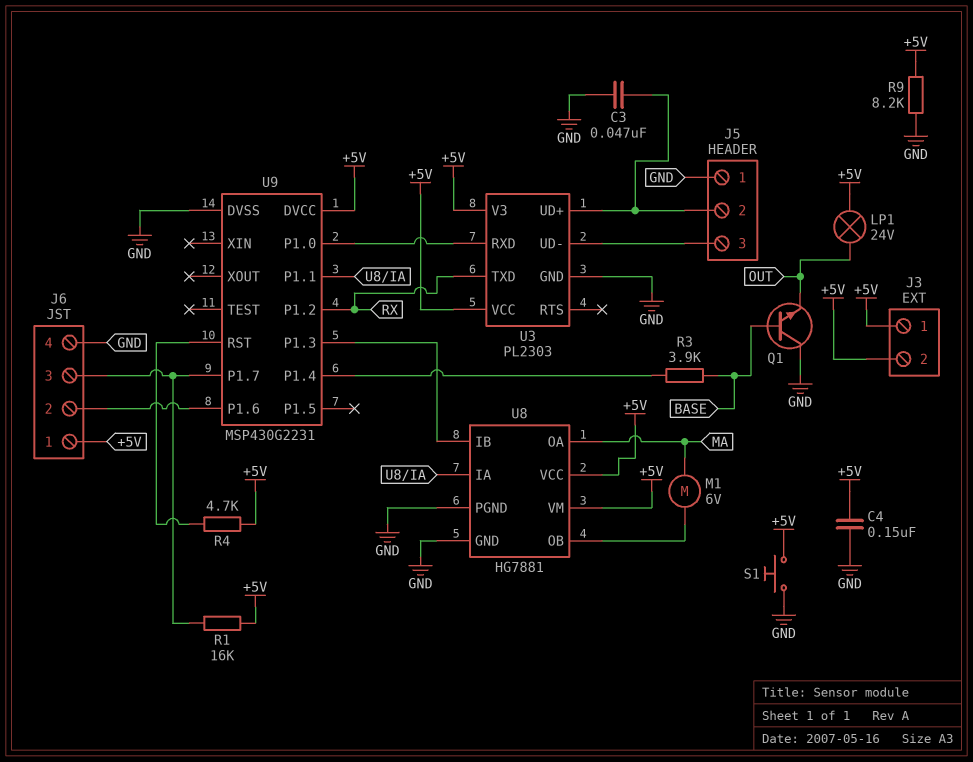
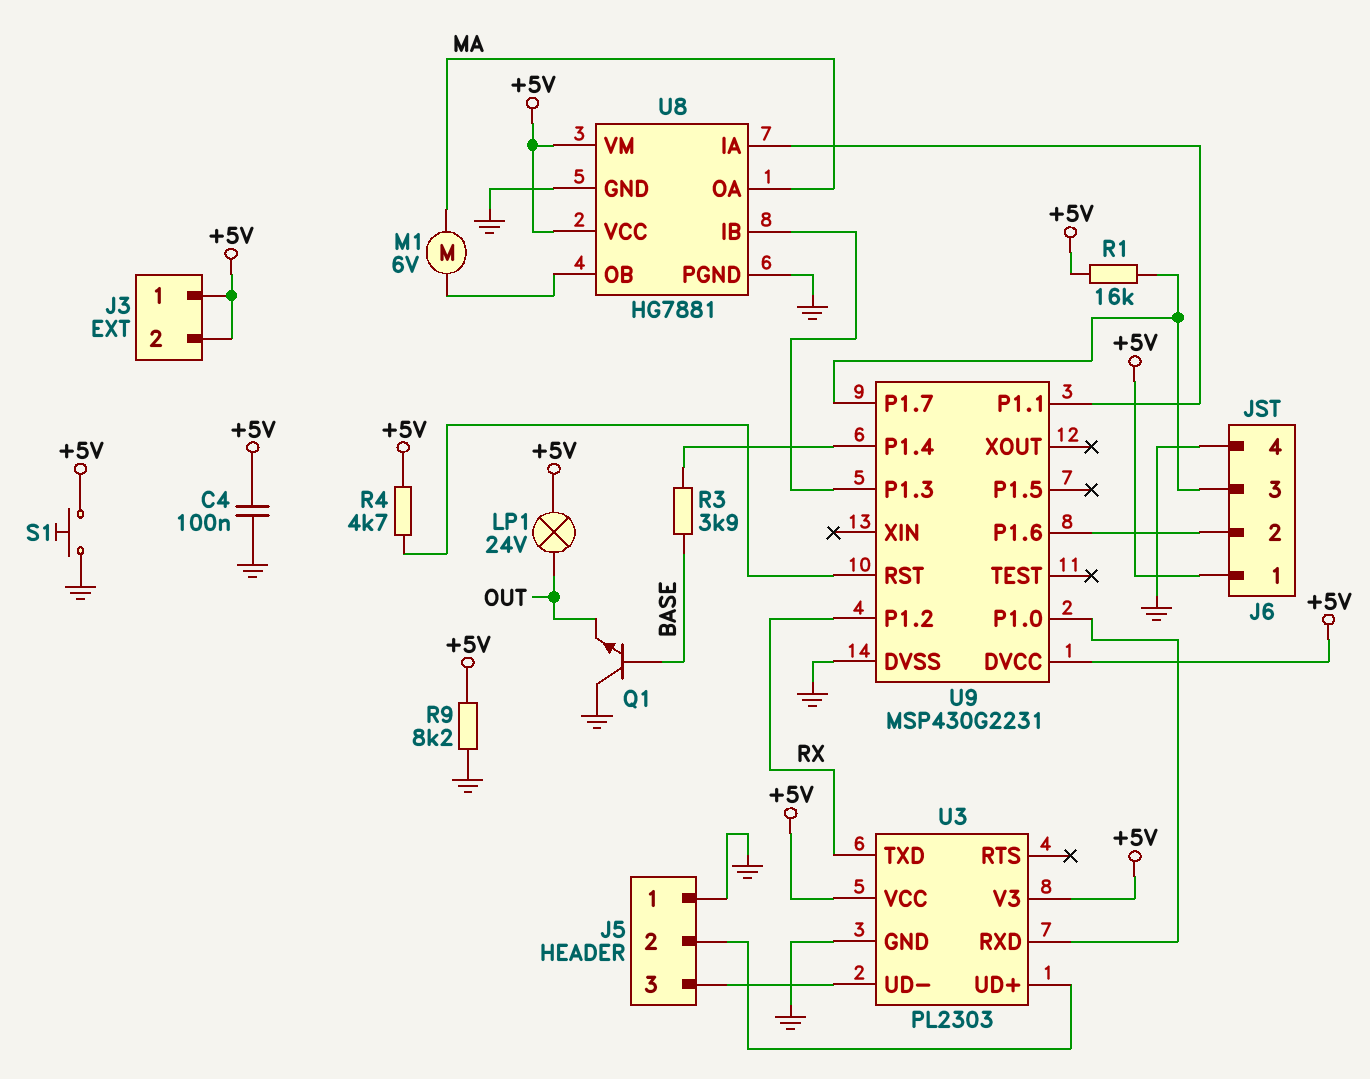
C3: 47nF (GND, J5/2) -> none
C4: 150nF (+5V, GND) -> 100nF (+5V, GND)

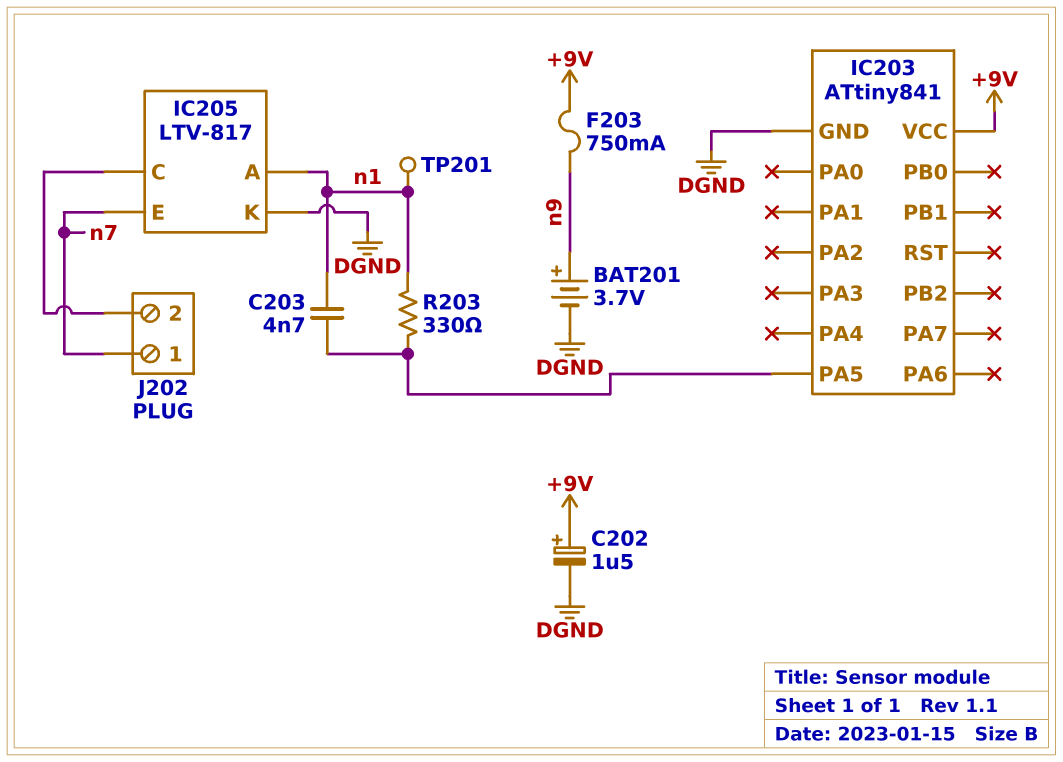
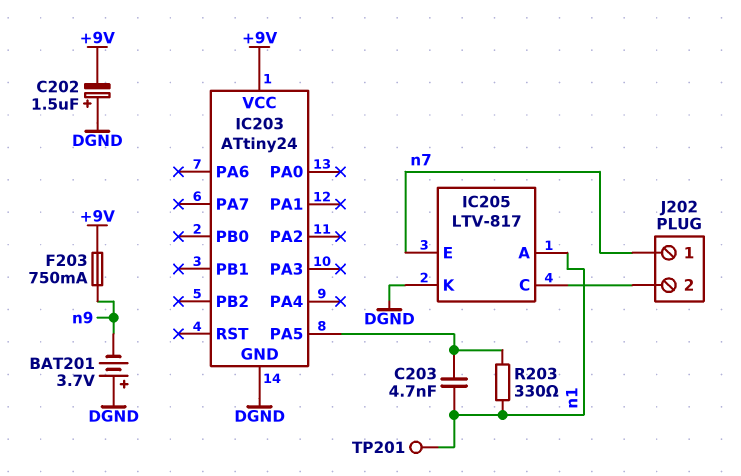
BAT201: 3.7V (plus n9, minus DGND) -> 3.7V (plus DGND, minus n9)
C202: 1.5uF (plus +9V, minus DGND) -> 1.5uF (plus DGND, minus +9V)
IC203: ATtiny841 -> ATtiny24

Assigned task ▸
Everything from the line with "C4: 150nF (+5V, GND) -> 100nF (+5V, GND)" through the final line of the records above should be written out exactly, minus the pictures.

The completed task ▸
C4: 150nF (+5V, GND) -> 100nF (+5V, GND)

BAT201: 3.7V (plus n9, minus DGND) -> 3.7V (plus DGND, minus n9)
C202: 1.5uF (plus +9V, minus DGND) -> 1.5uF (plus DGND, minus +9V)
IC203: ATtiny841 -> ATtiny24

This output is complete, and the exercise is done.